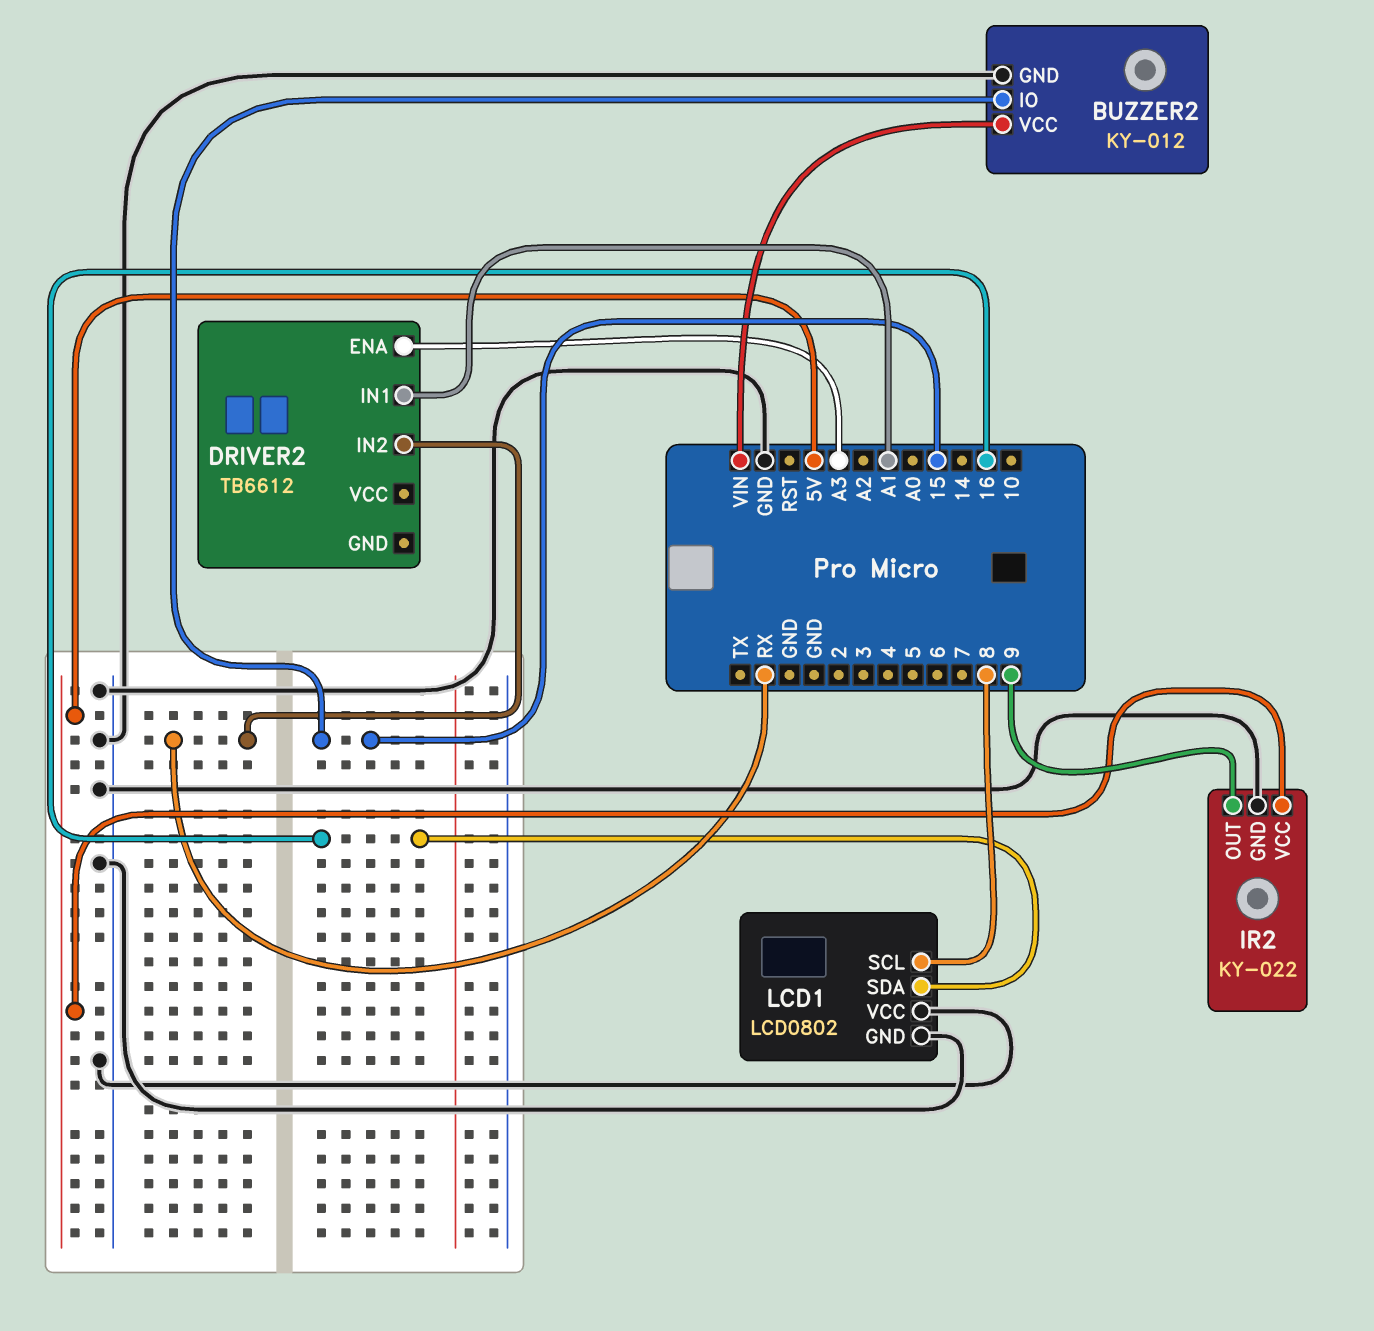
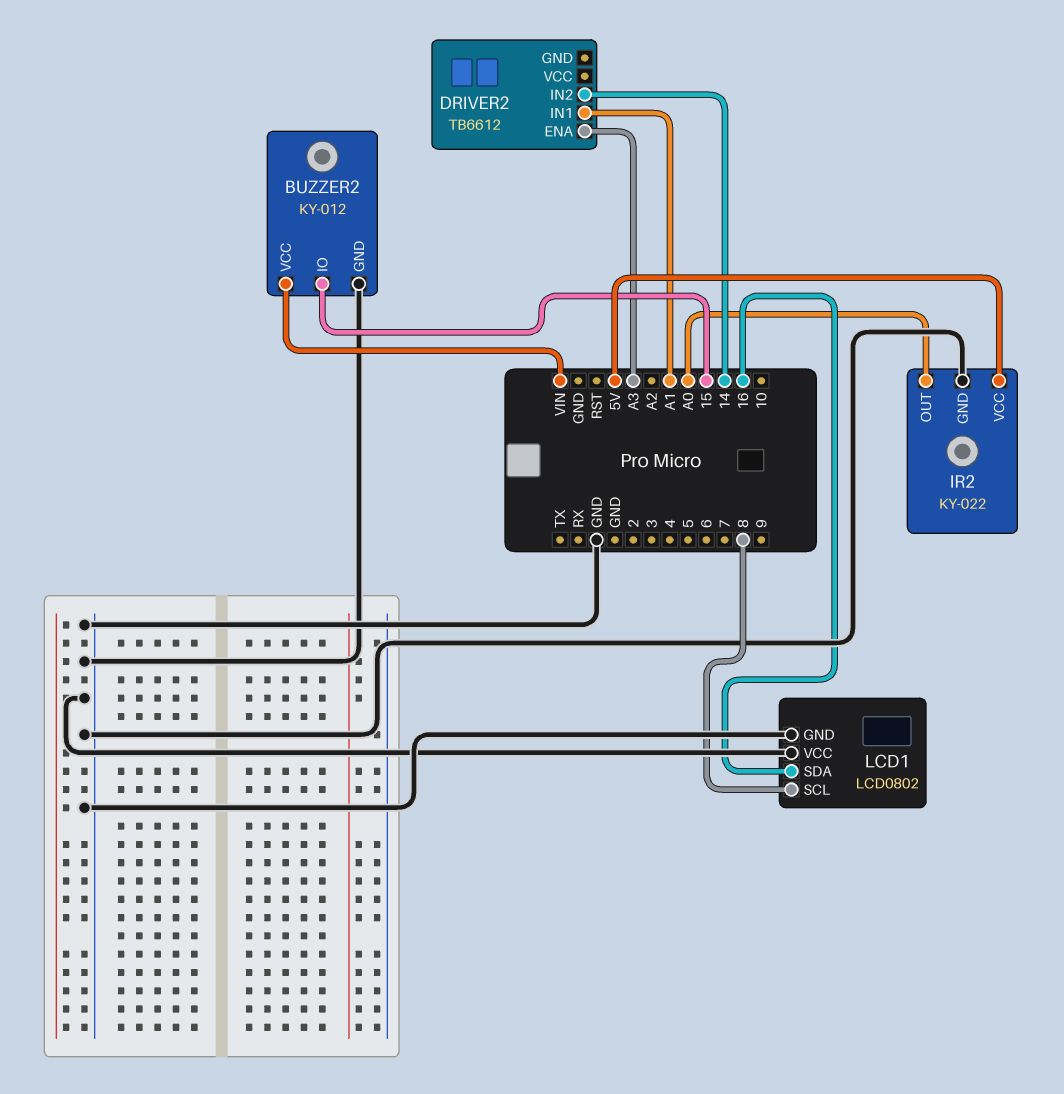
DRIVER2 pin IN2: RX -> 14
IR2 pin OUT: 9 -> A0

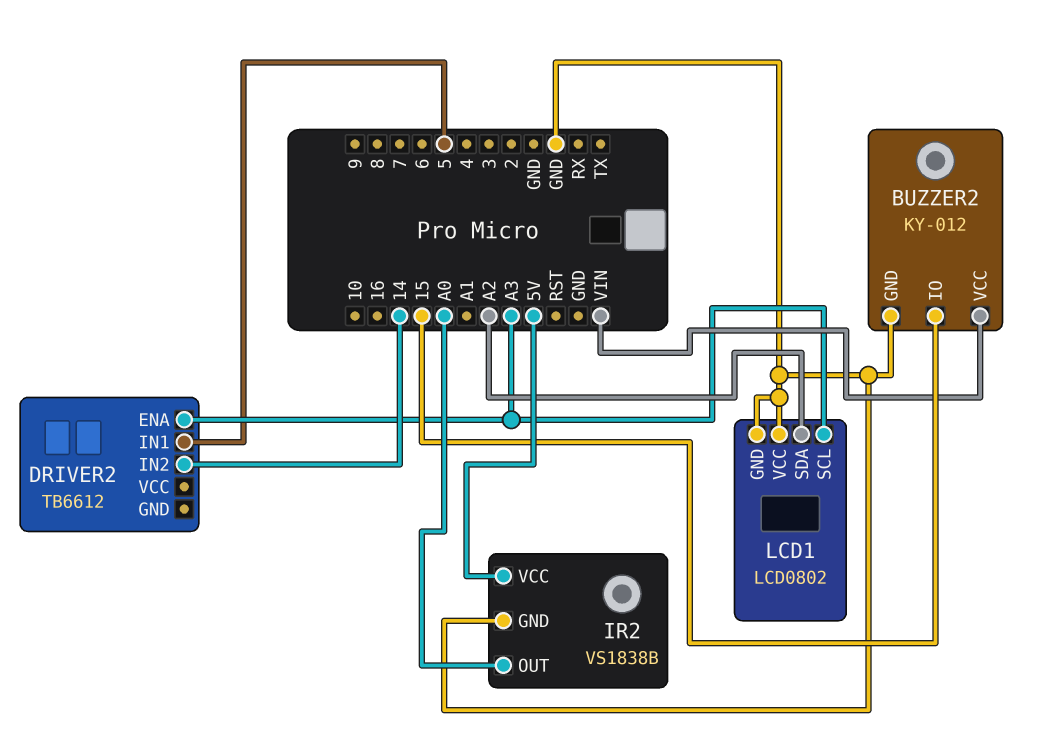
DRIVER2 pin IN1: A1 -> 5
IR2: KY-022 -> VS1838B
LCD1 pin SCL: 8 -> A3
LCD1 pin SDA: 16 -> A2

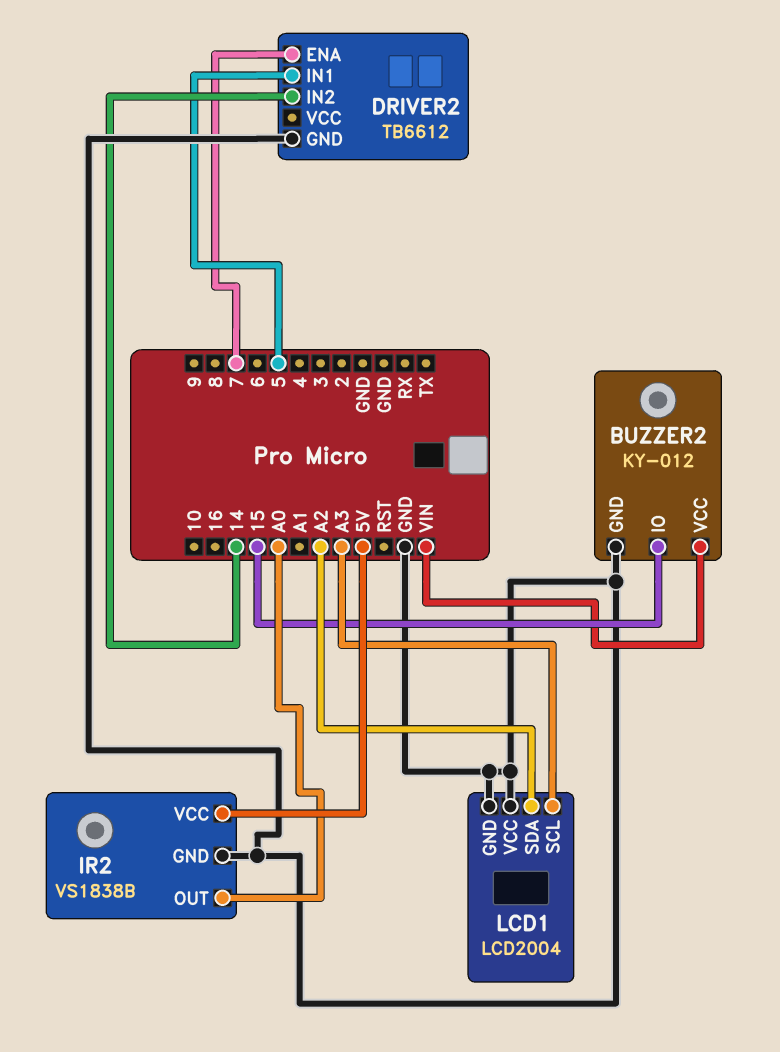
DRIVER2 pin ENA: A3 -> 7
DRIVER2 pin GND: none -> GND
LCD1: LCD0802 -> LCD2004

+ + + + +

• [About this exercise]:
In your answer, give every line of the listing above exactly, and do not include the images.

• [Expected answer]:
DRIVER2 pin IN2: RX -> 14
IR2 pin OUT: 9 -> A0

DRIVER2 pin IN1: A1 -> 5
IR2: KY-022 -> VS1838B
LCD1 pin SCL: 8 -> A3
LCD1 pin SDA: 16 -> A2

DRIVER2 pin ENA: A3 -> 7
DRIVER2 pin GND: none -> GND
LCD1: LCD0802 -> LCD2004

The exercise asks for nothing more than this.